Information shown:
= Beginning of Section =

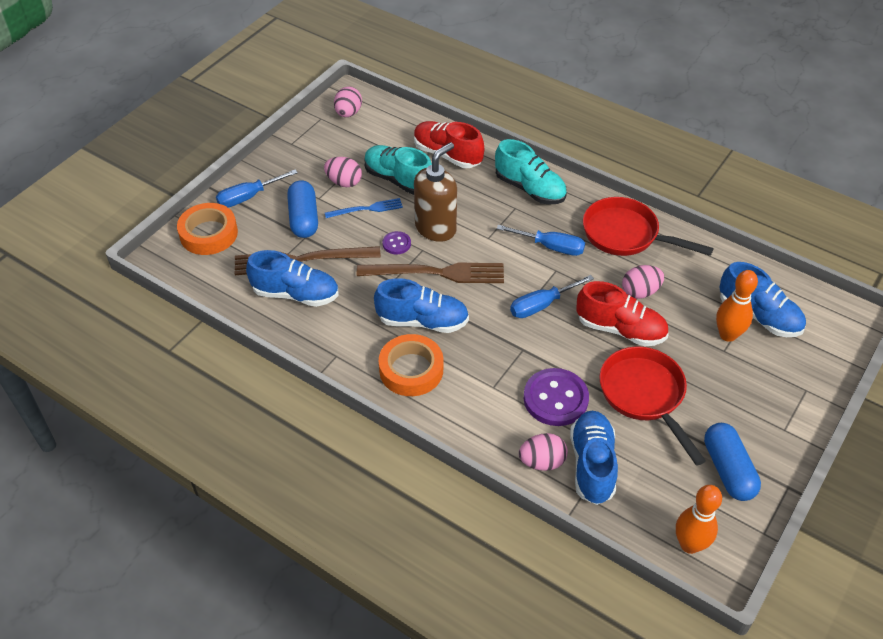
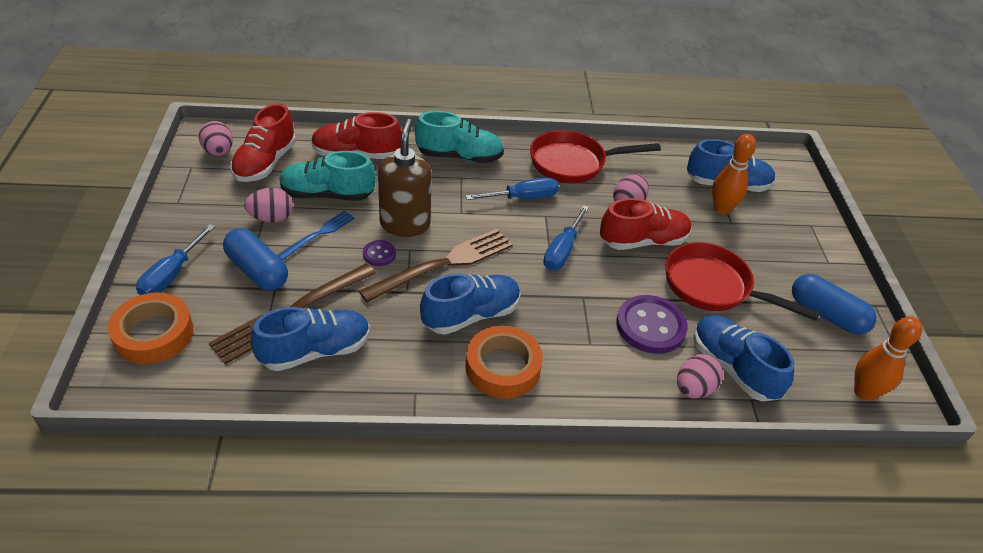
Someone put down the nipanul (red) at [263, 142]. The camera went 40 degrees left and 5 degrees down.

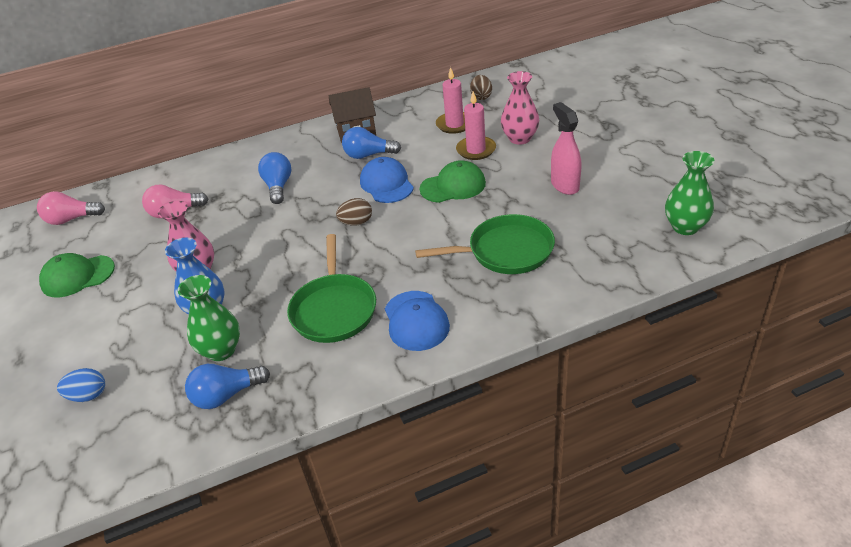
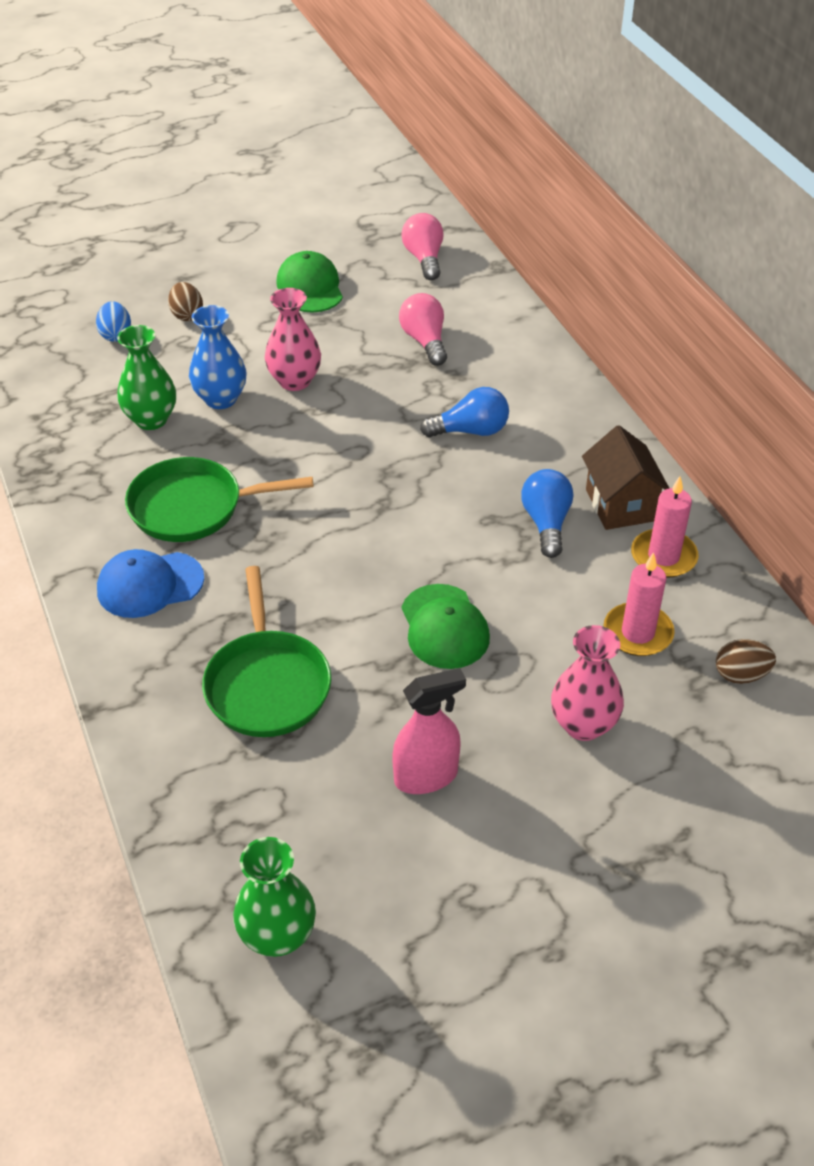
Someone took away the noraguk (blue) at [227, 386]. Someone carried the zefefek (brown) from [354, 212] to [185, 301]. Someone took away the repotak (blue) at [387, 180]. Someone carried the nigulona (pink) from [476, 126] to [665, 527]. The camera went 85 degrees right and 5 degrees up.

= End of Section =
= Beginning of Section =

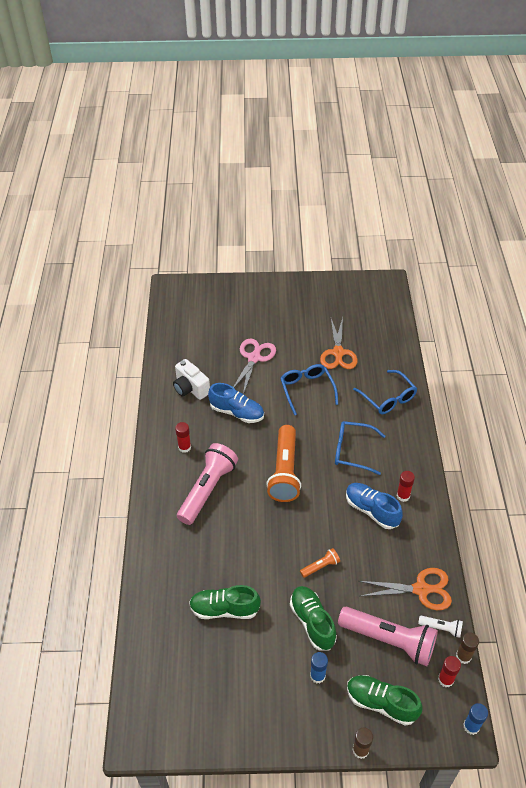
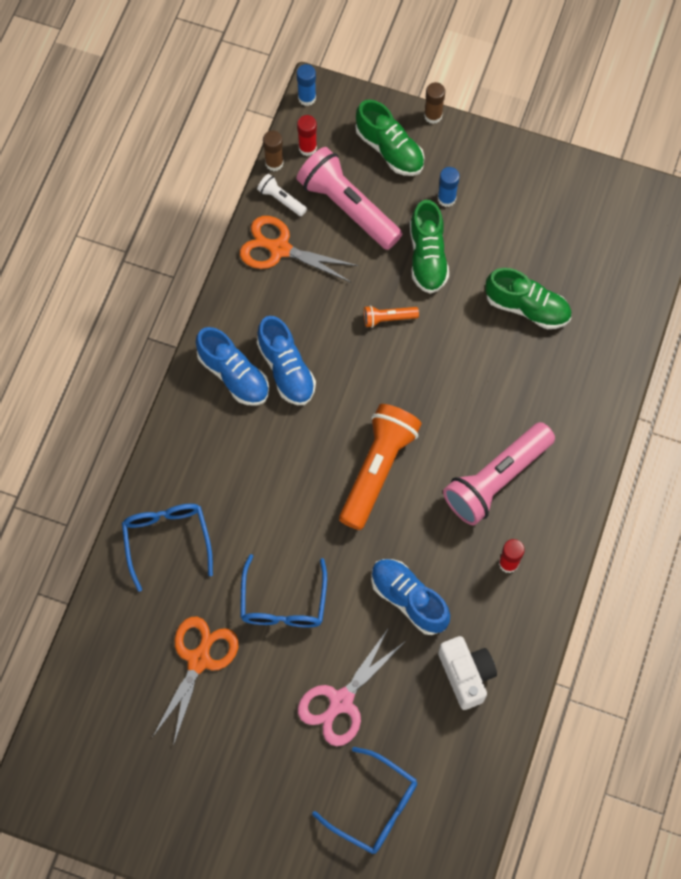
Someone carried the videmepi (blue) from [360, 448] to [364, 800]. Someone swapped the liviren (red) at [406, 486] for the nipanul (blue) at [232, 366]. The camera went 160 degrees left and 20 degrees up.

= End of Section =
= Beginning of Section =

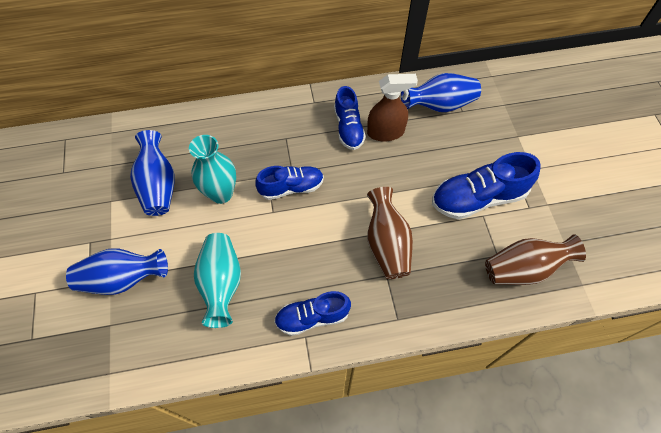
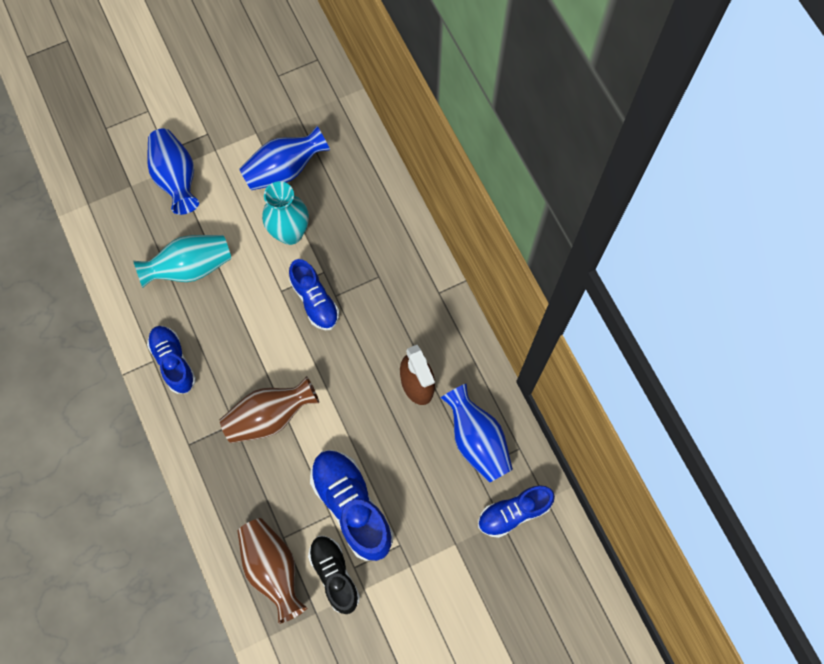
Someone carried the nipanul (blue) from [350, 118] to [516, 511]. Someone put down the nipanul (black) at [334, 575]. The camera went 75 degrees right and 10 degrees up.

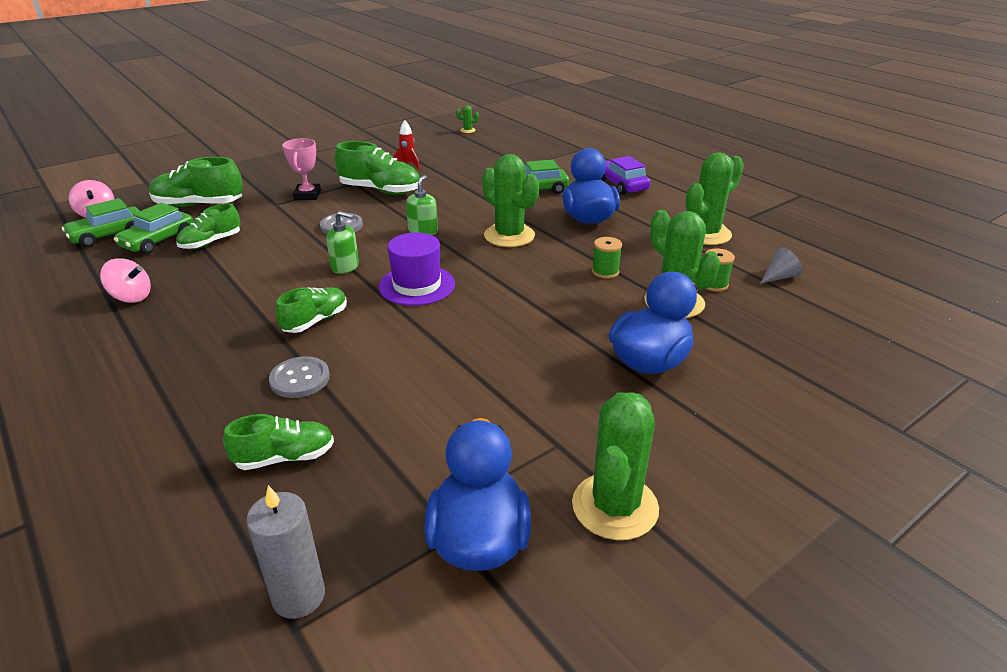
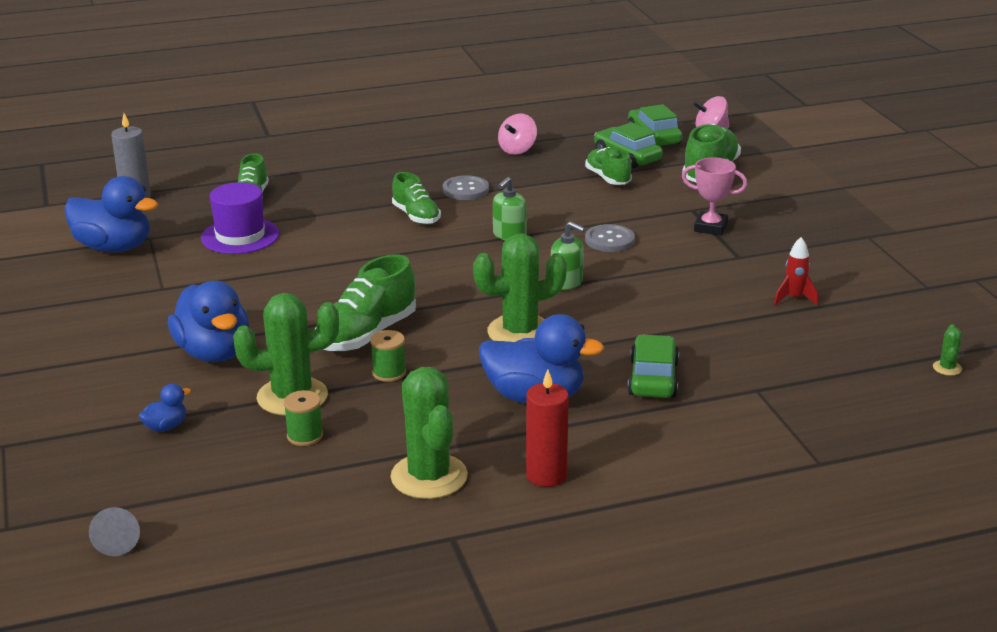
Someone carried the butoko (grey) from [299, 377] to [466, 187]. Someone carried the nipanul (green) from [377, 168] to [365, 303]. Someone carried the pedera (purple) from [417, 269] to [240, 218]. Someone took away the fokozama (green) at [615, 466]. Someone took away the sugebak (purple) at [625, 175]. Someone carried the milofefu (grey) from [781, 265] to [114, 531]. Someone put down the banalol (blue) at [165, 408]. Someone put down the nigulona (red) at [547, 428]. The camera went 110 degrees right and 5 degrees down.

= End of Section =

Exercise brief: Using the data above, retype exactly the lines from the line with "Someone put down the nipanul (red)" to the line with "Someone took away the noraguk", inclusive. No pictures and nothing else.

Solution for this problem:
Someone put down the nipanul (red) at [263, 142]. The camera went 40 degrees left and 5 degrees down.

Someone took away the noraguk (blue) at [227, 386]. Someone carried the zefefek (brown) from [354, 212] to [185, 301]. Someone took away the repotak (blue) at [387, 180]. Someone carried the nigulona (pink) from [476, 126] to [665, 527]. The camera went 85 degrees right and 5 degrees up.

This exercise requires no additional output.